§ AVAILABLE DATA
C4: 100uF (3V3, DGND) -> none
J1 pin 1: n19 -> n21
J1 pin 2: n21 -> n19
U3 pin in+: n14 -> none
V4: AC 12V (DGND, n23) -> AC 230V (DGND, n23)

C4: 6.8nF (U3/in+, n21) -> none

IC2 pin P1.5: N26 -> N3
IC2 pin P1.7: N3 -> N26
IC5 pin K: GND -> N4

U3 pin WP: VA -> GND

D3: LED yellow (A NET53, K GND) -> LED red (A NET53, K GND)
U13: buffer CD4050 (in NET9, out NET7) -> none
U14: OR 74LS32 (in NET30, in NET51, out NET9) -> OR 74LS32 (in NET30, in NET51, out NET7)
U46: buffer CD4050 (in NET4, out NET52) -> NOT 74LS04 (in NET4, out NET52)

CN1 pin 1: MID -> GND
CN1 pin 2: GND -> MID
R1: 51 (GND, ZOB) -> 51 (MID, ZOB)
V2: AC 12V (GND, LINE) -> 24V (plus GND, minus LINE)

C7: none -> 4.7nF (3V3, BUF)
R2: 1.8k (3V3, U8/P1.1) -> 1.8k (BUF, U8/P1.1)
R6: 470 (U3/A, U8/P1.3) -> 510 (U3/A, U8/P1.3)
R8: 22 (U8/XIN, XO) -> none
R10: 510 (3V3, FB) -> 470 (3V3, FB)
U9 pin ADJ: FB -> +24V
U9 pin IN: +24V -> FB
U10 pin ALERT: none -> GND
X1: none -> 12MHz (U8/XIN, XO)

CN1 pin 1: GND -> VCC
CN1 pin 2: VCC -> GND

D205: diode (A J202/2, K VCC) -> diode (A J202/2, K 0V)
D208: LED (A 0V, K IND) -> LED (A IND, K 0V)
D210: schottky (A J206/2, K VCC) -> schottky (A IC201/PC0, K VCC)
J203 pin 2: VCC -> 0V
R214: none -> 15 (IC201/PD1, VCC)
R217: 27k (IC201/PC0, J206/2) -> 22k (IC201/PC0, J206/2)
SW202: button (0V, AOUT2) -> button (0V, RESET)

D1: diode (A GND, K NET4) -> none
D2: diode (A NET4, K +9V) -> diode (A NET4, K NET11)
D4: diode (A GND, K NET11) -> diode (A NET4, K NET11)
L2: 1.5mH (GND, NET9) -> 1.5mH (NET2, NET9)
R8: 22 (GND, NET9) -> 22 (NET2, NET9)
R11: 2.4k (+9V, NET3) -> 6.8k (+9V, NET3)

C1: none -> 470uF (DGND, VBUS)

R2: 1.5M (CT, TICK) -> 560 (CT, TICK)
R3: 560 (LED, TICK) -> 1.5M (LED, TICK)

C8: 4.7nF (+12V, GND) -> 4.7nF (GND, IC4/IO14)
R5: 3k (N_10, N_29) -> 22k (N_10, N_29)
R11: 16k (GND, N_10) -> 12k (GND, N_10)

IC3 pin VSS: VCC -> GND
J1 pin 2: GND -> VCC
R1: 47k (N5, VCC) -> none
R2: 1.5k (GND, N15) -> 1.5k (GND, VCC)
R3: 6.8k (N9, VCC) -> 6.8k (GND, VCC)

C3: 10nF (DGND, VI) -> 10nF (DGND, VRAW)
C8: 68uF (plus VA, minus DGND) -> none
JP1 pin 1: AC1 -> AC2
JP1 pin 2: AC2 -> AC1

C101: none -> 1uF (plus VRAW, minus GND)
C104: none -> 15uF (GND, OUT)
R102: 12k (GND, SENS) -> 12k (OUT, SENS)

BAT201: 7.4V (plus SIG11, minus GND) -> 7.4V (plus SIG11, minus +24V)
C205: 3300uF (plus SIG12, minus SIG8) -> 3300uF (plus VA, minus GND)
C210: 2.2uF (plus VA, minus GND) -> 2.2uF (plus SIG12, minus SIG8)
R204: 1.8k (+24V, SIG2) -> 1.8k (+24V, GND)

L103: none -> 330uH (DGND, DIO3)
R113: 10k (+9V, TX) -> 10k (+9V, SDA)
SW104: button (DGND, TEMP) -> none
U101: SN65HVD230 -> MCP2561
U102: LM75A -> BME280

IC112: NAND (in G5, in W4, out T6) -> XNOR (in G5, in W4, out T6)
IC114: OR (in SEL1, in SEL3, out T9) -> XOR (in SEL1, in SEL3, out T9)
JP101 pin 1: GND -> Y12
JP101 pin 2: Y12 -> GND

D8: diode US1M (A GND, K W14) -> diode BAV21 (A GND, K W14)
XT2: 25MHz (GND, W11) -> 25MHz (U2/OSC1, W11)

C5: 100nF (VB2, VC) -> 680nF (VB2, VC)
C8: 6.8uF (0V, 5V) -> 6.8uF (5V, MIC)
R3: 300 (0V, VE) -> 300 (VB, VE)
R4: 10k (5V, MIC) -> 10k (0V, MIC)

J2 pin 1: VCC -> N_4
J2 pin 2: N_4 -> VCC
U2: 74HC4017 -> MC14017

§ EXERCISE REQUIREMENTS
From the entries, copy out each line containing the word "TICK".

§ RESPONSE TO THE TASK
R2: 1.5M (CT, TICK) -> 560 (CT, TICK)
R3: 560 (LED, TICK) -> 1.5M (LED, TICK)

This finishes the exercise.